*** PROVIDED DATA ***
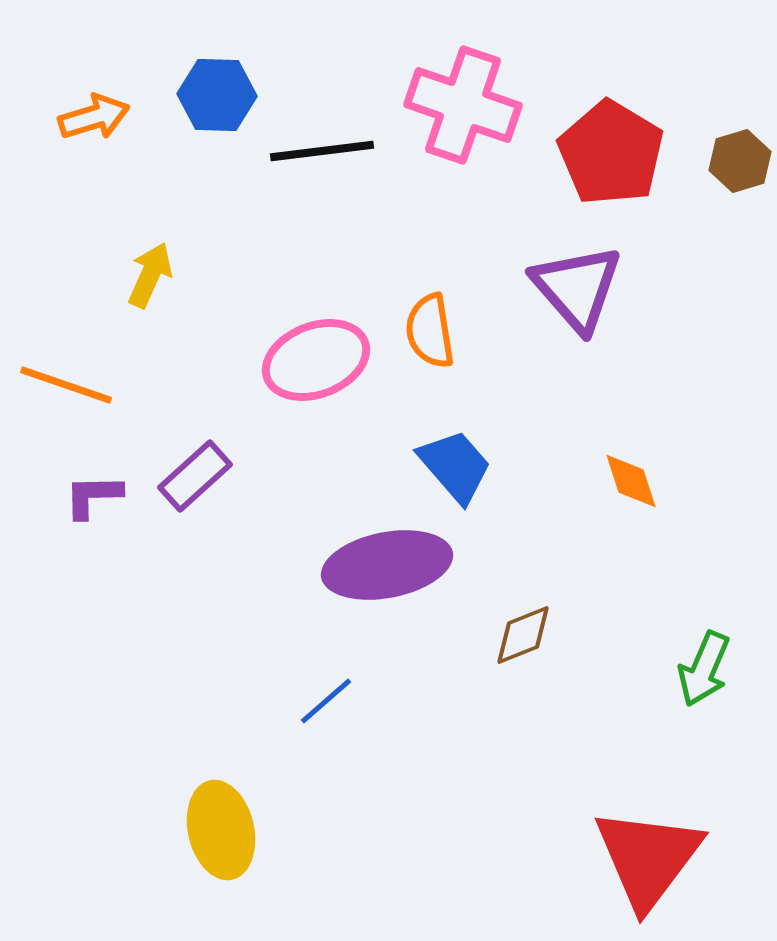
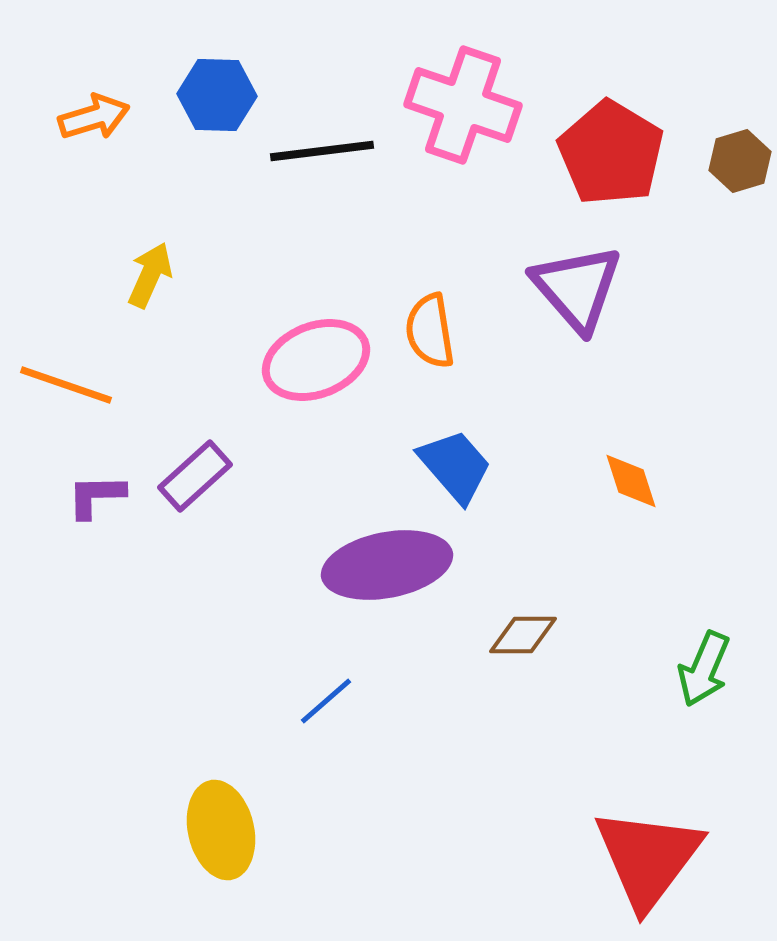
purple L-shape: moved 3 px right
brown diamond: rotated 22 degrees clockwise
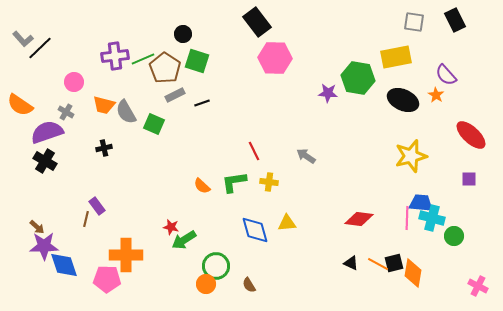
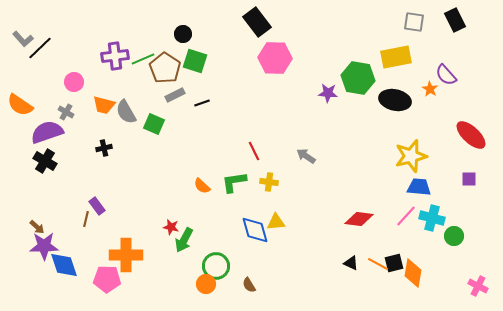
green square at (197, 61): moved 2 px left
orange star at (436, 95): moved 6 px left, 6 px up
black ellipse at (403, 100): moved 8 px left; rotated 12 degrees counterclockwise
blue trapezoid at (421, 203): moved 2 px left, 16 px up
pink line at (407, 218): moved 1 px left, 2 px up; rotated 40 degrees clockwise
yellow triangle at (287, 223): moved 11 px left, 1 px up
green arrow at (184, 240): rotated 30 degrees counterclockwise
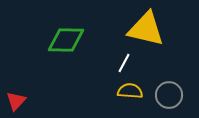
*** End of PROVIDED DATA ***
§ **ACTIVITY**: Every line above that holds the string "degrees" should be copied into the answer.

§ **SOLUTION**:
brown diamond: rotated 22 degrees clockwise
black ellipse at (403, 100): moved 8 px left; rotated 12 degrees counterclockwise
pink line at (407, 218): moved 1 px left, 2 px up; rotated 40 degrees clockwise
green arrow at (184, 240): rotated 30 degrees counterclockwise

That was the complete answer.